# Work order
List all the lines in these records that hold "black".

--- Source material Enclosed Below ---

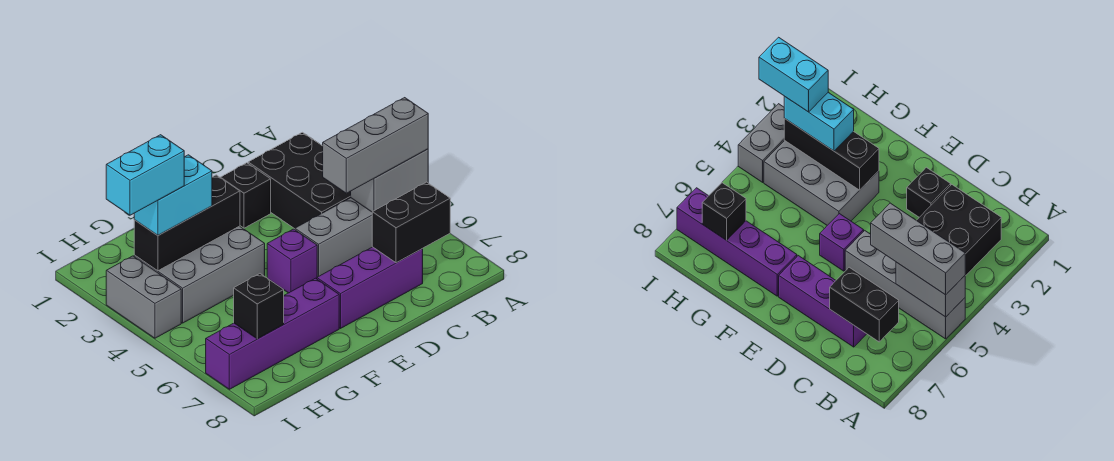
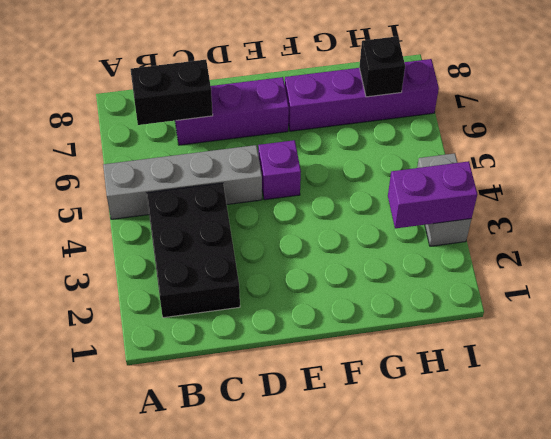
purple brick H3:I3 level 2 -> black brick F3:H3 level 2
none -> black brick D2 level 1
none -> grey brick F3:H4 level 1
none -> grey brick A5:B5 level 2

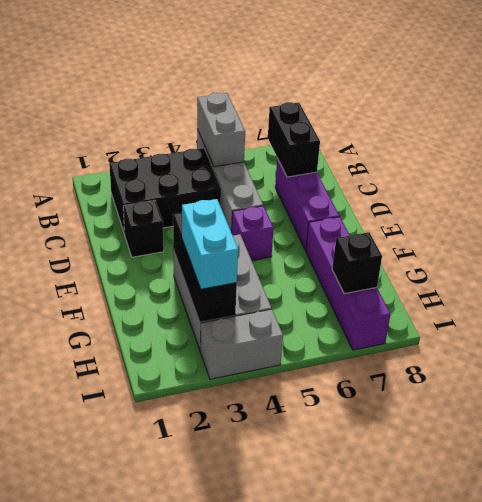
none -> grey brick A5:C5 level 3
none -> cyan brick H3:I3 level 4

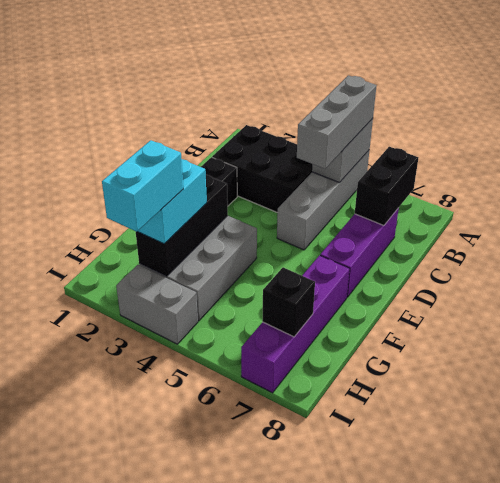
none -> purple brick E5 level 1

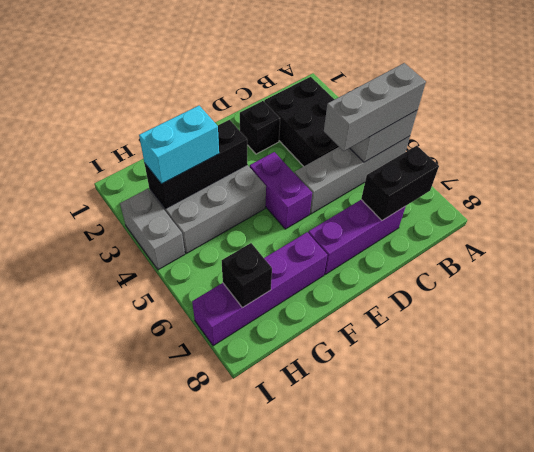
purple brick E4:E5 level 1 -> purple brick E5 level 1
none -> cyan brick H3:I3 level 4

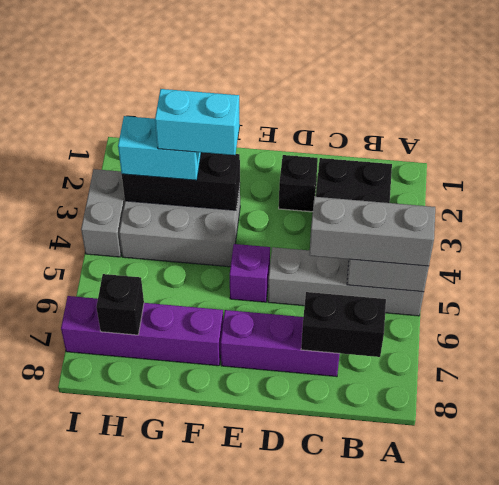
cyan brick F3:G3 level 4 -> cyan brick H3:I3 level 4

--- End of Enclosed Source material ---

# Response to the exercise
purple brick H3:I3 level 2 -> black brick F3:H3 level 2
none -> black brick D2 level 1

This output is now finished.